WHAT THE TASK REQUIRES >> In full and exactly, reproduce the entries below, but omit the pictures.

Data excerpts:

BEGIN

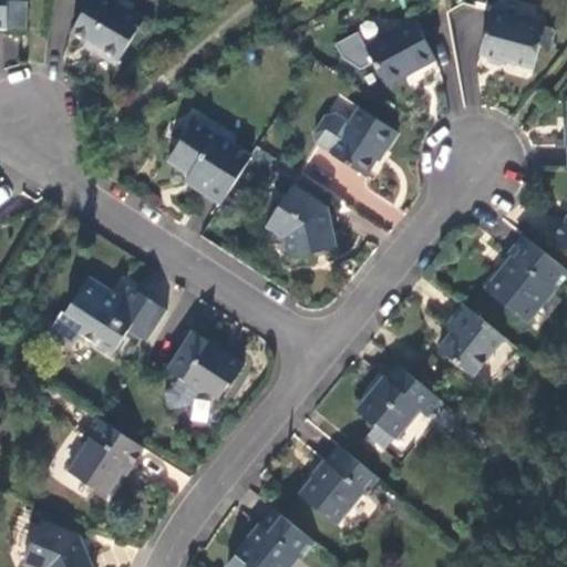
[(92,0),(73,31),(95,47),(100,49),(96,53),(103,58),(116,65),(144,24),(119,7),(122,0),(92,0)]
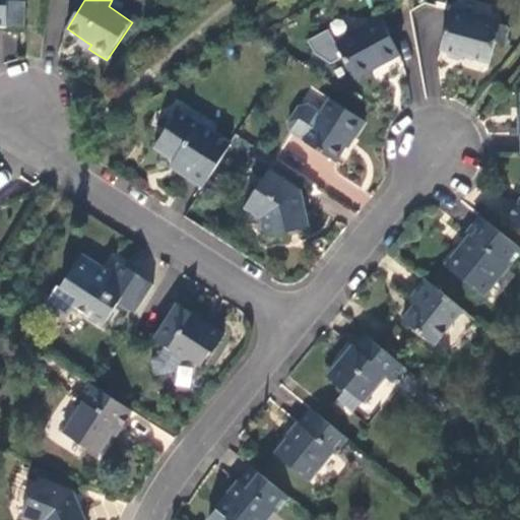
[(502,21),(454,8),(442,47),(447,49),(449,55),(460,59),(467,55),(472,57),(490,62),(497,40),(506,42),(510,26),(501,23),(502,21)]
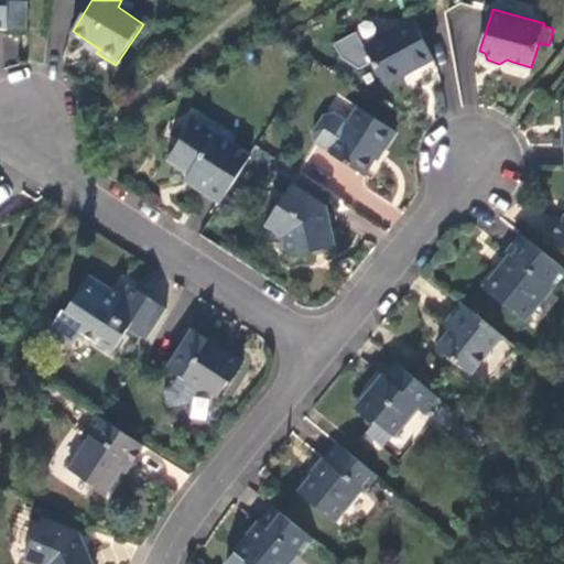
[(410,73),(434,58),(412,20),(365,45),(387,85),(410,73)]
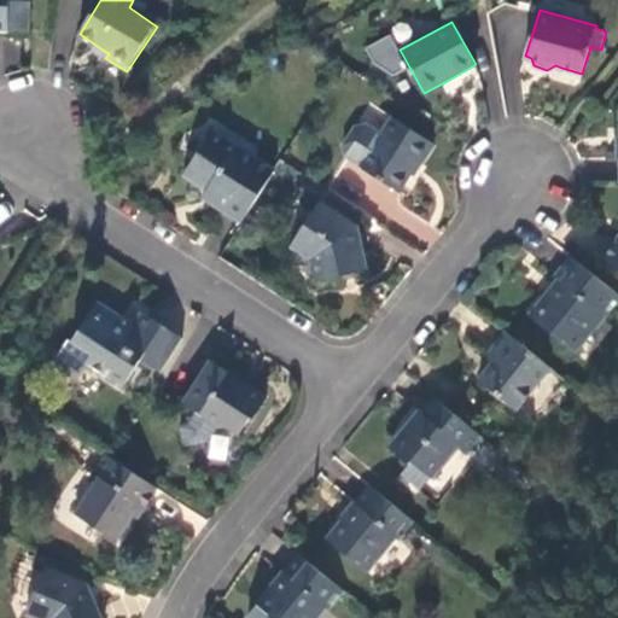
[(435,144),(394,118),(382,139),(365,129),(350,132),(344,141),(349,156),(363,165),(362,168),(400,193),(410,176),(419,164),(421,165),(435,144)]
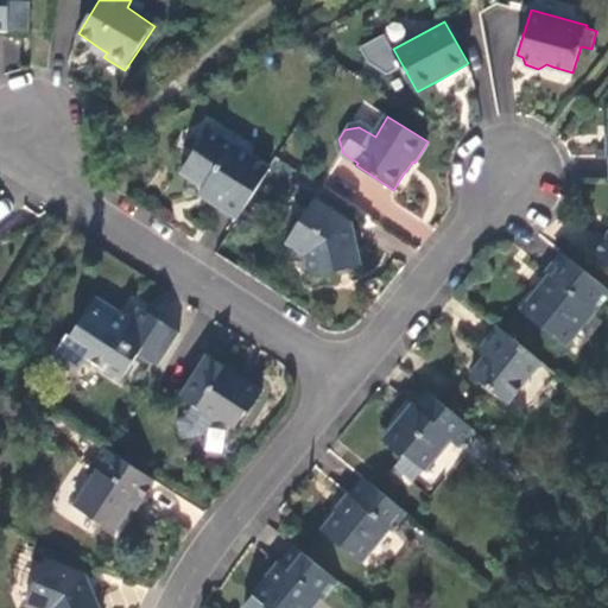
[(220,207),(238,219),(271,166),(210,128),(181,175),(208,191),(223,201),(220,207)]
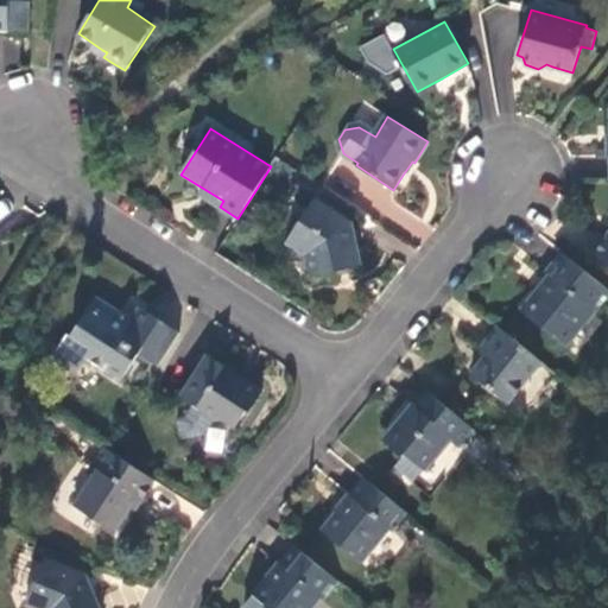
[(349,225),(312,200),(287,240),(309,254),(315,277),(346,271),(359,267),(349,225)]
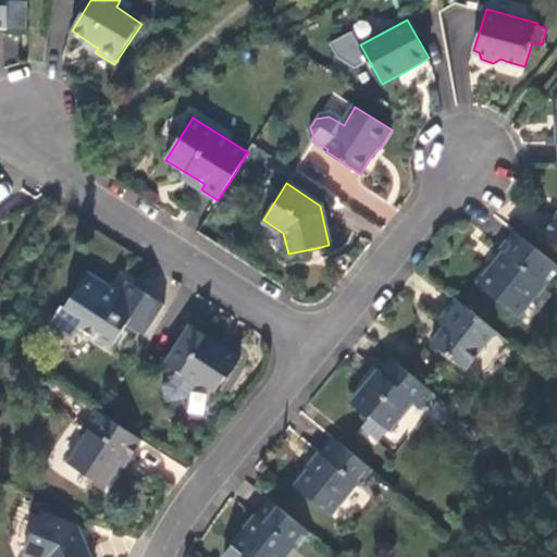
[(556,217),(544,234),(556,244),(556,217)]
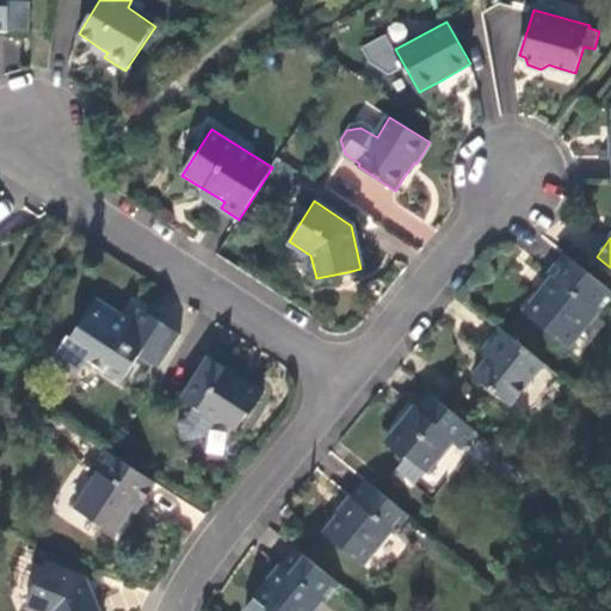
[(596,315),(610,296),(610,294),(565,255),(548,276),(553,279),(547,288),(542,294),(539,291),(522,313),(565,349),(578,332),(576,331),(591,312),(596,315)]
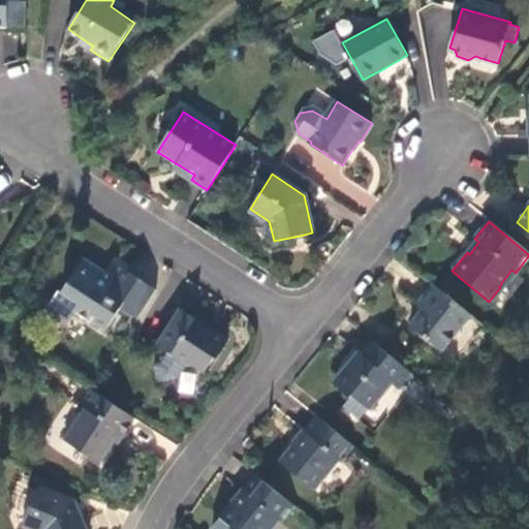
[(120,311),(135,321),(155,292),(121,270),(114,279),(110,285),(104,282),(97,277),(101,271),(84,260),(62,293),(60,292),(50,309),(70,322),(75,313),(105,334),(120,311)]
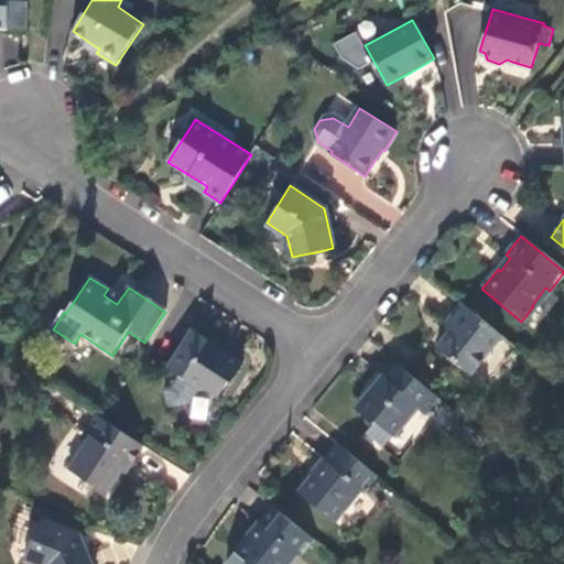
[(121,297),(108,289),(104,295),(111,301),(117,304),(121,297)]
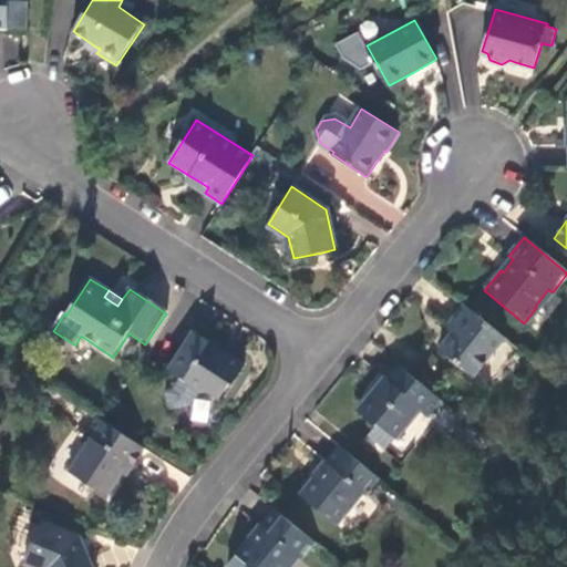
[(472,377),(503,339),(464,306),(447,326),(454,330),(449,336),(437,349),(472,377)]
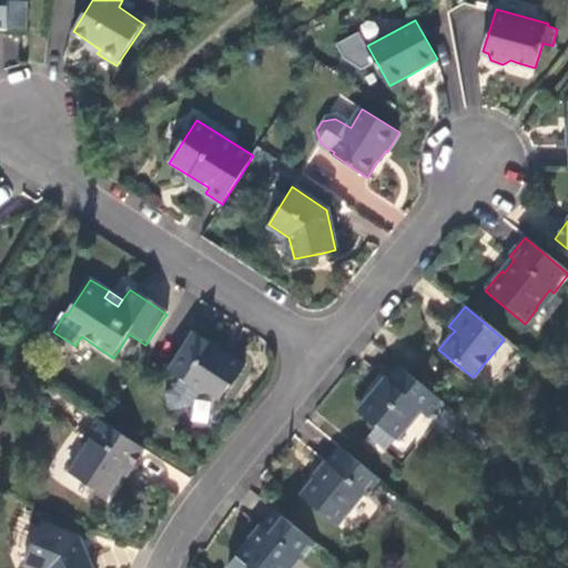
[(210,343),(192,332),(169,367),(184,377),(186,387),(196,395),(205,392),(219,401),(231,384),(232,385),(245,366),(222,351),(219,348),(220,344),(214,341),(210,343)]
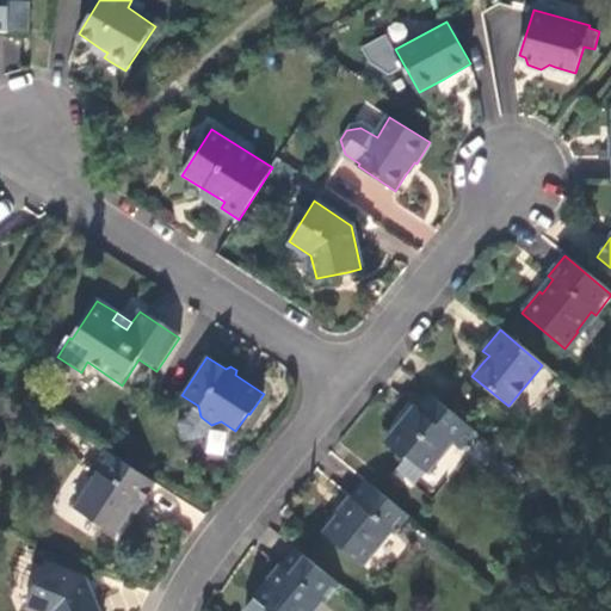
[(458,451),(474,433),(429,395),(415,411),(413,409),(401,424),(383,445),(401,461),(395,469),(413,485),(450,443),(458,451)]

END

ANSWER SECTION >>
[(92,0),(73,31),(95,47),(100,49),(96,53),(103,58),(116,65),(144,24),(119,7),(122,0),(92,0)]
[(502,21),(454,8),(442,47),(447,49),(449,55),(460,59),(467,55),(472,57),(490,62),(497,40),(506,42),(510,26),(501,23),(502,21)]
[(410,73),(434,58),(412,20),(365,45),(387,85),(410,73)]
[(435,144),(394,118),(382,139),(365,129),(350,132),(344,141),(349,156),(363,165),(362,168),(400,193),(410,176),(419,164),(421,165),(435,144)]
[(220,207),(238,219),(271,166),(210,128),(181,175),(208,191),(223,201),(220,207)]
[(349,225),(312,200),(287,240),(309,254),(315,277),(346,271),(359,267),(349,225)]
[(556,217),(544,234),(556,244),(556,217)]
[(596,315),(610,296),(610,294),(565,255),(548,276),(553,279),(547,288),(542,294),(539,291),(522,313),(565,349),(578,332),(576,331),(591,312),(596,315)]
[(120,311),(135,321),(155,292),(121,270),(114,279),(110,285),(104,282),(97,277),(101,271),(84,260),(62,293),(60,292),(50,309),(70,322),(75,313),(105,334),(120,311)]
[(121,297),(108,289),(104,295),(111,301),(117,304),(121,297)]
[(472,377),(503,339),(464,306),(447,326),(454,330),(449,336),(437,349),(472,377)]
[(210,343),(192,332),(169,367),(184,377),(186,387),(196,395),(205,392),(219,401),(231,384),(232,385),(245,366),(222,351),(219,348),(220,344),(214,341),(210,343)]
[(458,451),(474,433),(429,395),(415,411),(413,409),(401,424),(383,445),(401,461),(395,469),(413,485),(450,443),(458,451)]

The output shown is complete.